--- DATASET RECORDS ---

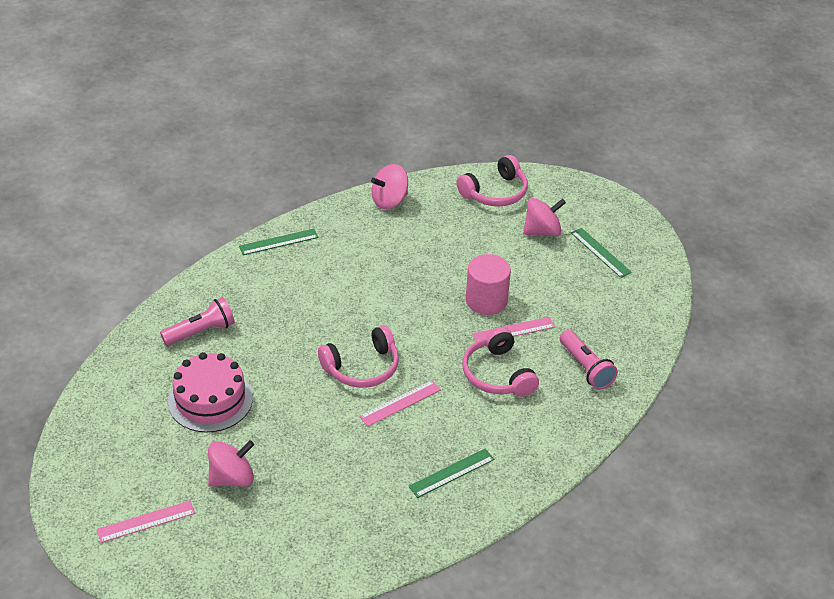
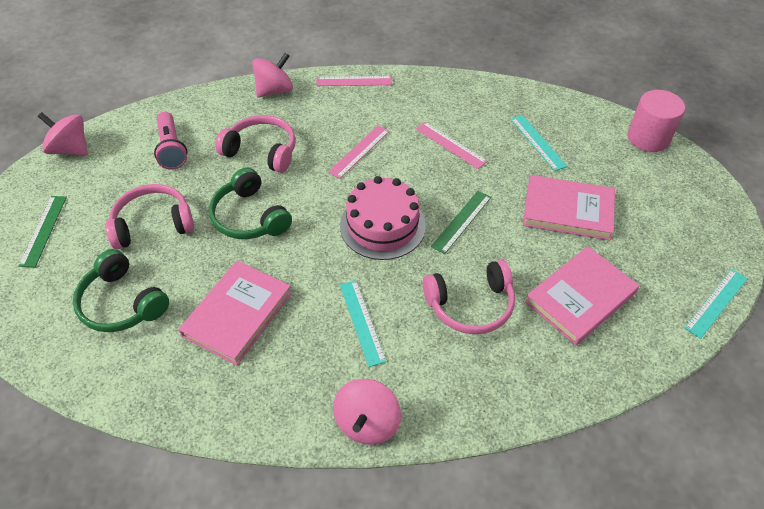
green headphones: 0 -> 2
green ruler: 3 -> 2
pink book: 0 -> 3
pink flashlight: 2 -> 1
turquoise ruler: 0 -> 3

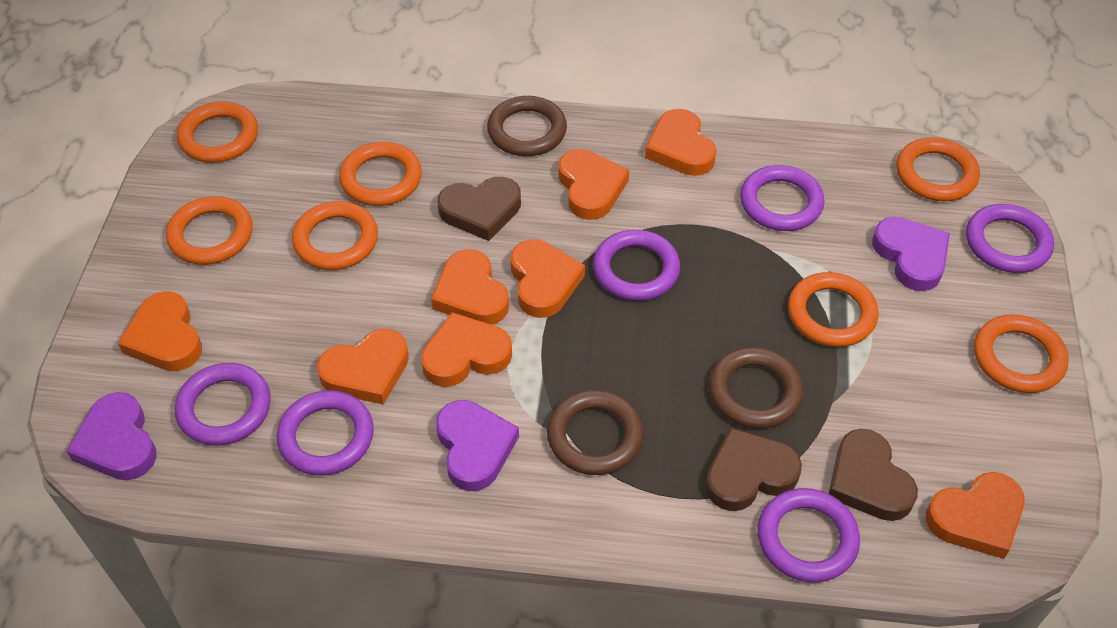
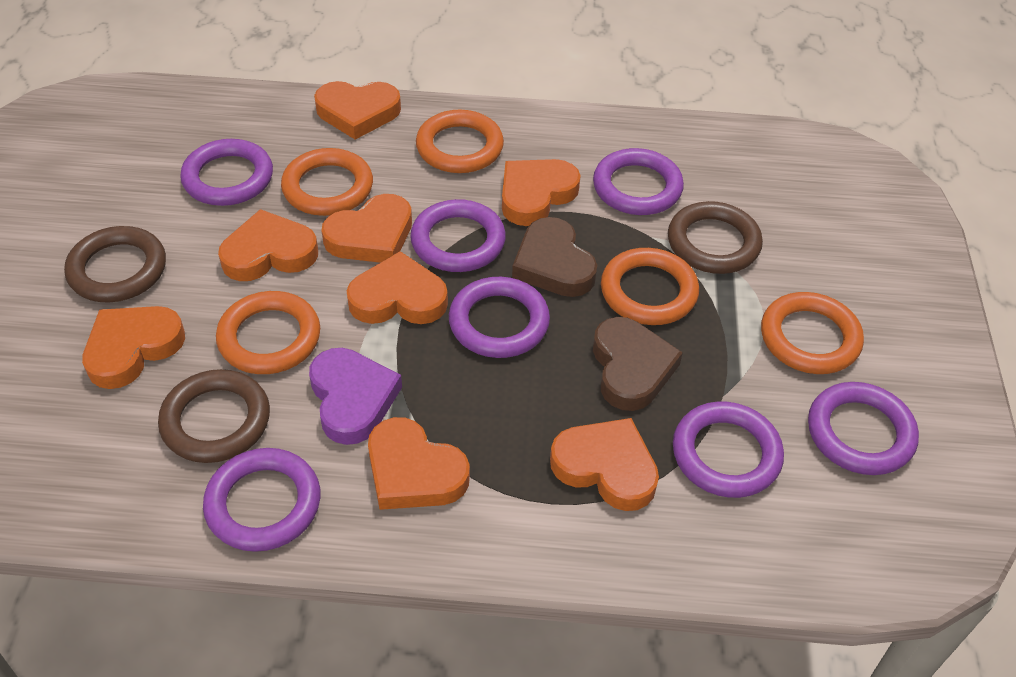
brown heart: 3 -> 2
orange ring: 7 -> 5
purple heart: 3 -> 1
purple ring: 6 -> 7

---

HOW TO COMPLETE THIS TASK >> Please write out every line of the listing above exactly, and leave the images behind.

EXERCISE SOLUTION >>
green headphones: 0 -> 2
green ruler: 3 -> 2
pink book: 0 -> 3
pink flashlight: 2 -> 1
turquoise ruler: 0 -> 3

brown heart: 3 -> 2
orange ring: 7 -> 5
purple heart: 3 -> 1
purple ring: 6 -> 7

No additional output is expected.